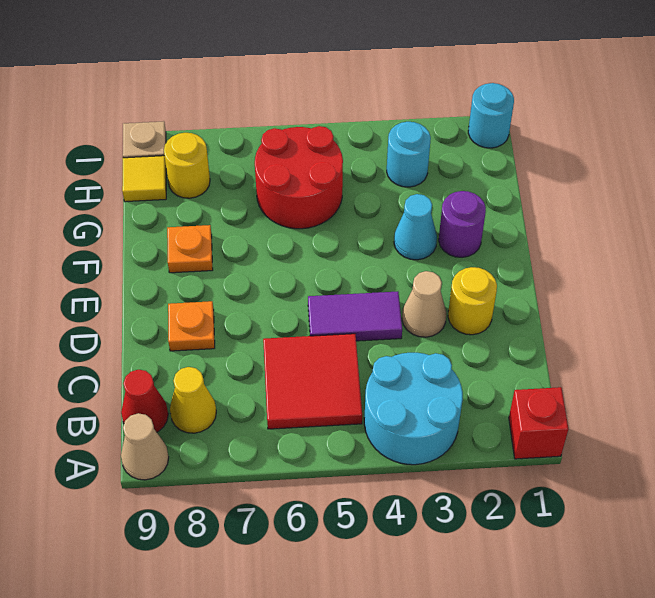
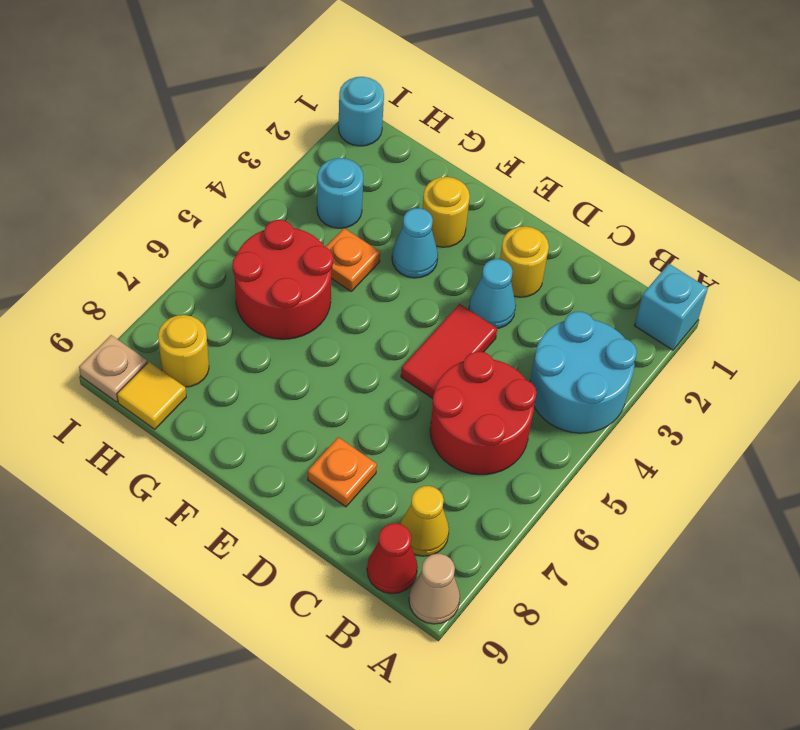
red 1x1 brick [509,387,568,459] -> cyan 1x1 brick [634,264,708,350]
red 2x2 tile [263,334,362,429] -> red 2x2 round brick [430,351,536,475]
tan 1x1 cone [402,271,446,337] -> cyan 1x1 cone [469,259,516,328]
purple 1x2 tile [308,291,402,341] -> red 1x2 tile [401,304,497,399]
purple 1x1 round brick [439,191,486,257] -> yellow 1x1 round brick [422,177,470,247]
orange 1x1 plate [167,225,213,273] -> orange 1x1 plate moved to [326,228,380,291]

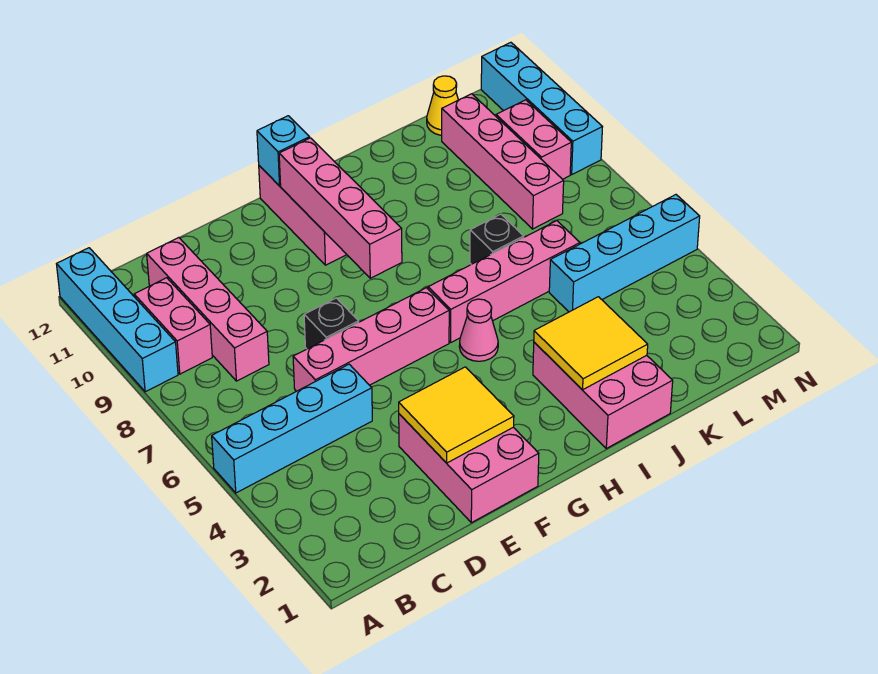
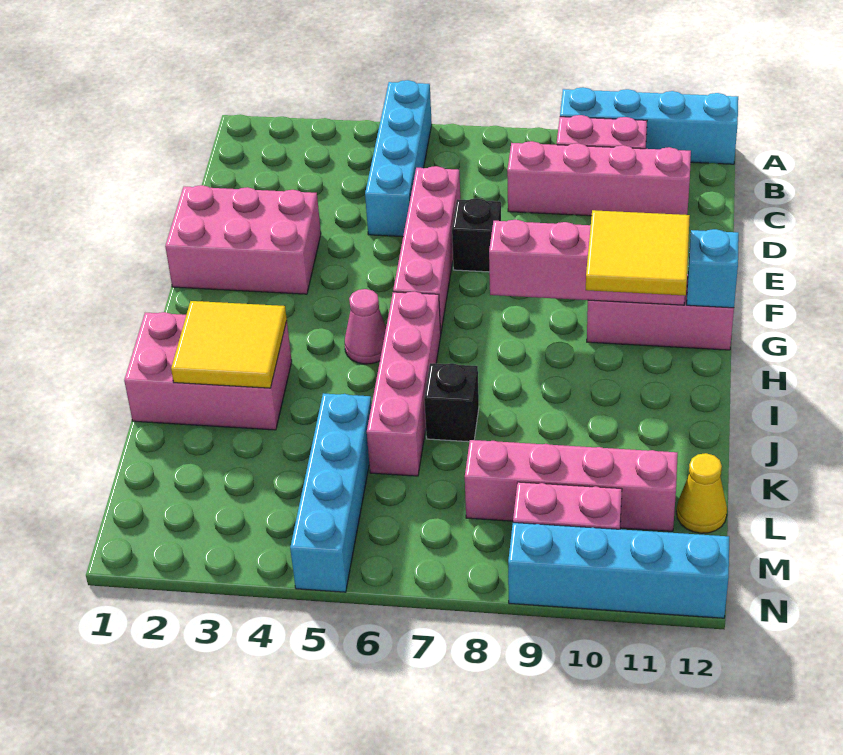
yellow 2x2 tile [399,367,514,463] -> yellow 2x2 tile moved to [586,210,690,296]

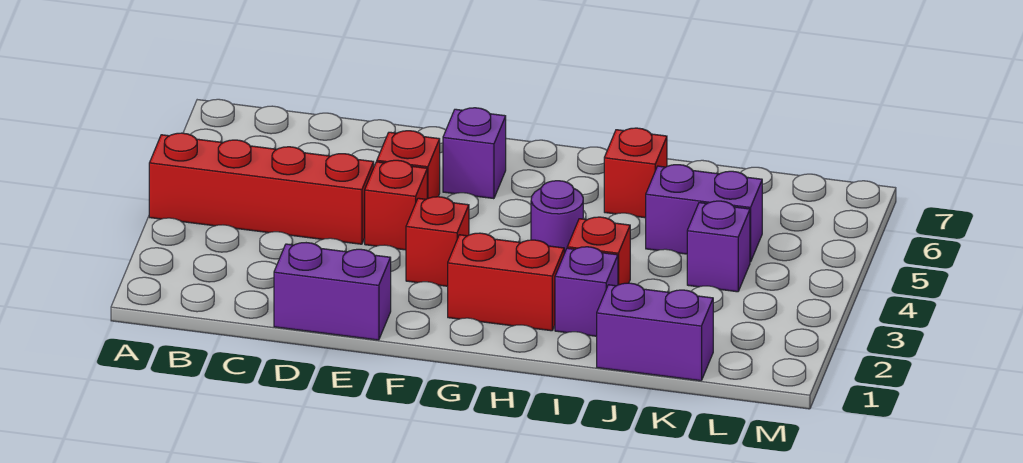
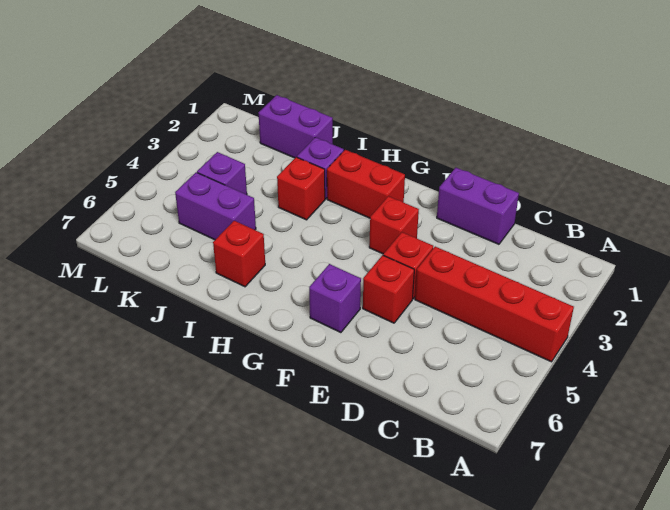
purple 1x1 round brick [531,181,583,253] -> none

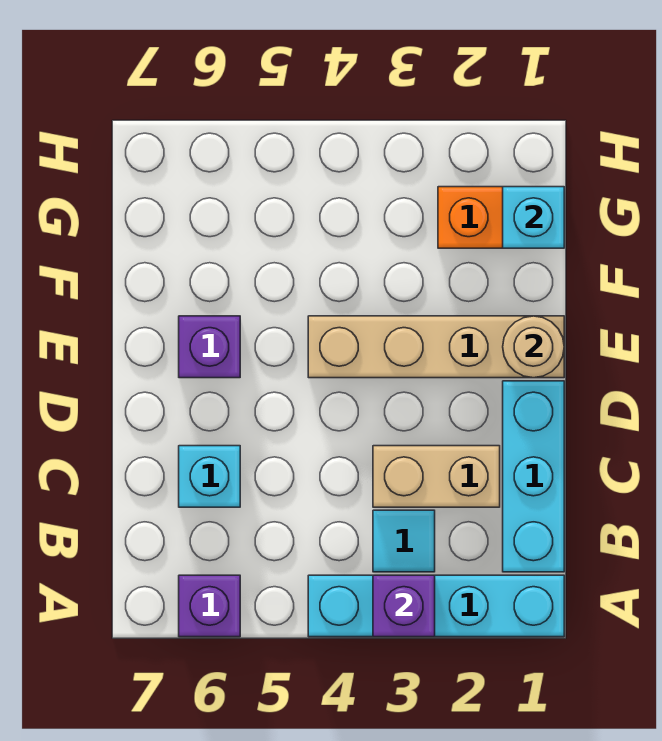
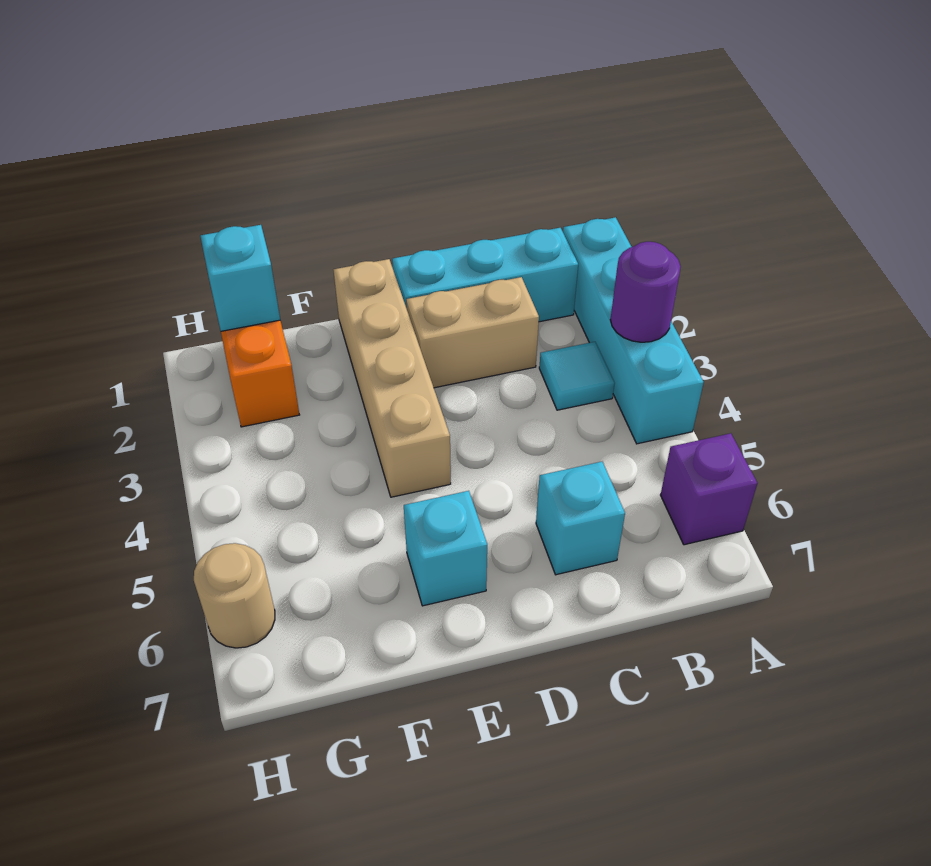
purple 1x1 brick [373,575,435,637] -> purple 1x1 round brick [610,242,681,342]
tan 1x2 brick [373,446,500,507] -> tan 1x2 brick turned to [406,277,539,388]
tan 1x1 round brick [503,316,564,378] -> tan 1x1 round brick moved to [194,543,275,648]
purple 1x1 brick [179,316,240,378] -> cyan 1x1 brick [404,491,487,606]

* [JOB ITEM]
The records above are to be copied exactly, without their pictures.

* [FINAL ANSWER]
red 1x1 brick [509,387,568,459] -> cyan 1x1 brick [634,264,708,350]
red 2x2 tile [263,334,362,429] -> red 2x2 round brick [430,351,536,475]
tan 1x1 cone [402,271,446,337] -> cyan 1x1 cone [469,259,516,328]
purple 1x2 tile [308,291,402,341] -> red 1x2 tile [401,304,497,399]
purple 1x1 round brick [439,191,486,257] -> yellow 1x1 round brick [422,177,470,247]
orange 1x1 plate [167,225,213,273] -> orange 1x1 plate moved to [326,228,380,291]

yellow 2x2 tile [399,367,514,463] -> yellow 2x2 tile moved to [586,210,690,296]

purple 1x1 round brick [531,181,583,253] -> none

purple 1x1 brick [373,575,435,637] -> purple 1x1 round brick [610,242,681,342]
tan 1x2 brick [373,446,500,507] -> tan 1x2 brick turned to [406,277,539,388]
tan 1x1 round brick [503,316,564,378] -> tan 1x1 round brick moved to [194,543,275,648]
purple 1x1 brick [179,316,240,378] -> cyan 1x1 brick [404,491,487,606]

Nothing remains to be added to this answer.